Your answer should be the line containing "camera: 45 degrees left, 10 degrees down" and every line after it to the end of the records below, word for word.

[Data under study — start]

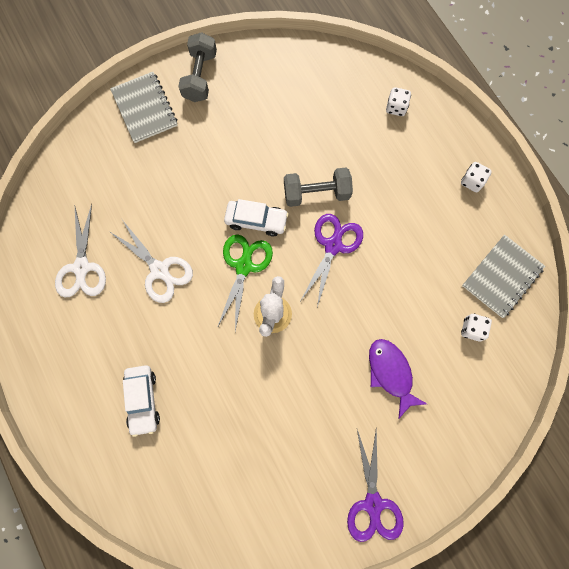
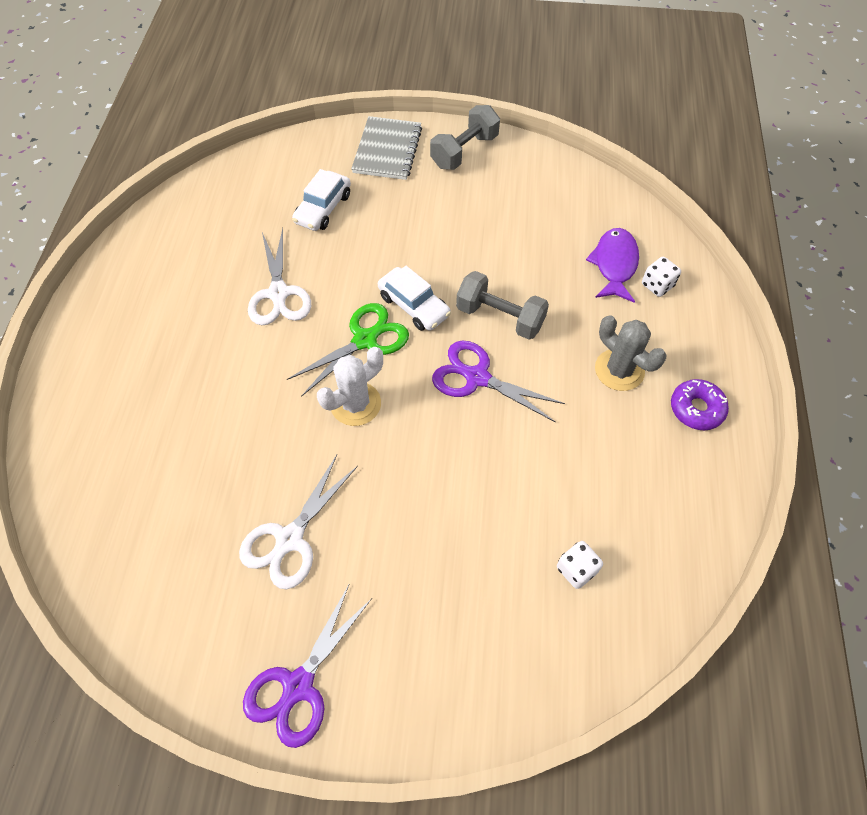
camera: 35 degrees right, 15 degrees down
(82, 267) = (210, 248): white scissors -> white scissors (290, 539)
(143, 400) = (156, 401): white car -> white car (323, 208)
(333, 246) = (477, 377): purple scissors -> purple scissors turned 120 degrees counterclockwise
(391, 373) = (437, 552): purple fish -> purple fish (614, 264)
(412, 184) = (619, 370): none -> grey cactus
(472, 181) = (696, 408): white dice -> purple donut
(502, 277) = (660, 535): grey notebook -> none

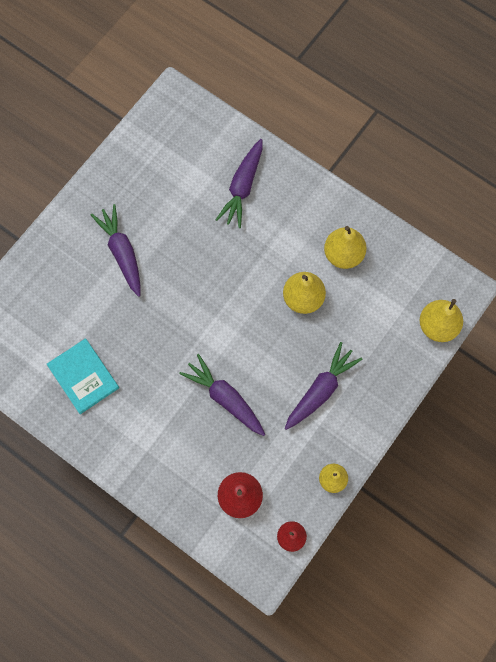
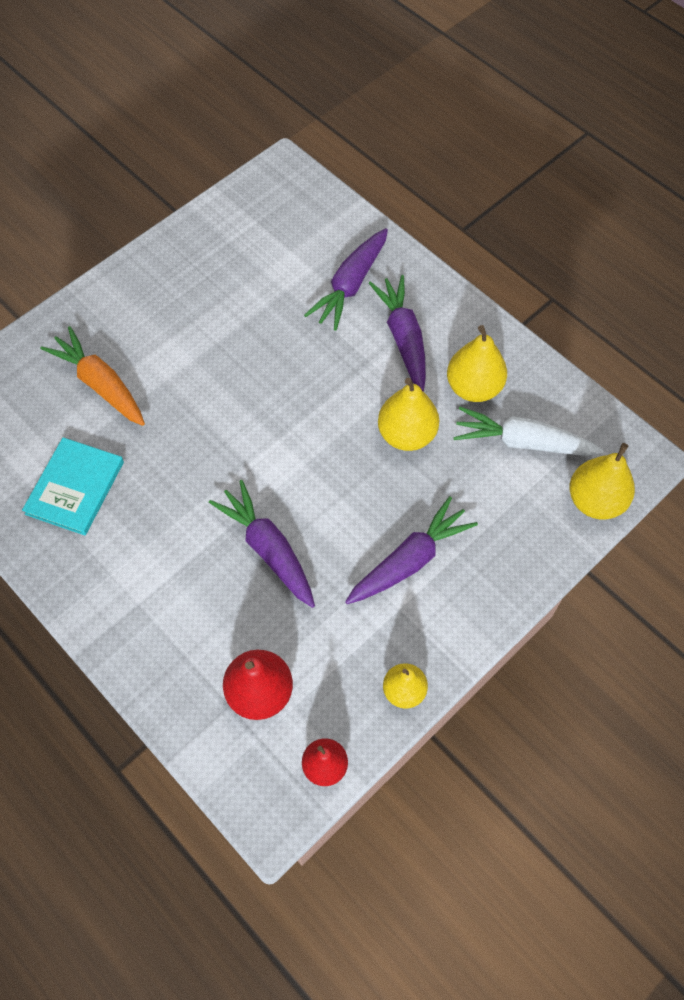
camera: 10 degrees right, 10 degrees down
(81, 295) = (100, 384): none -> orange carrot
(83, 377) = (75, 488): turquoise book -> turquoise book turned 45 degrees clockwise
(122, 253) = (170, 340): purple carrot -> purple carrot (403, 338)
(383, 291) = (523, 442): none -> white carrot

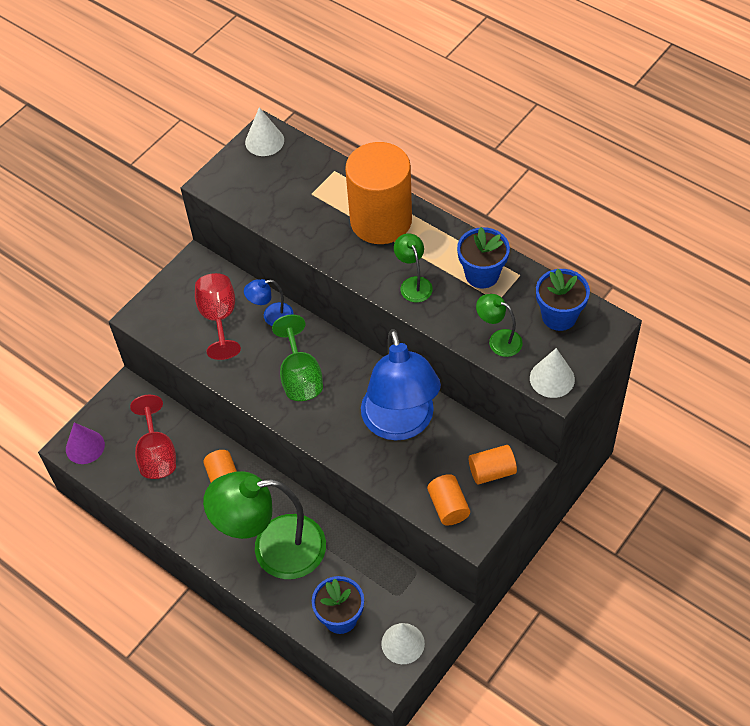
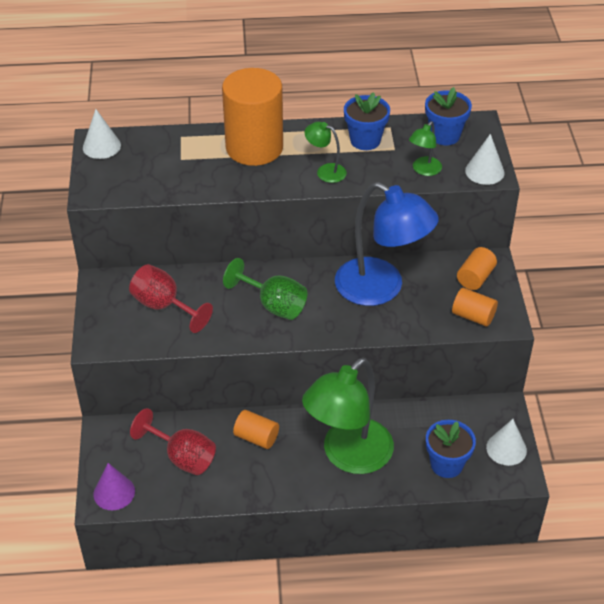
camera: 45 degrees left, 10 degrees down
(271, 316) = (205, 281): blue lamp -> none
(498, 340) = (424, 170): green lamp -> green lamp turned 45 degrees counterclockwise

[Data under study — finish]

Problem solution:
camera: 45 degrees left, 10 degrees down
(271, 316) = (205, 281): blue lamp -> none
(498, 340) = (424, 170): green lamp -> green lamp turned 45 degrees counterclockwise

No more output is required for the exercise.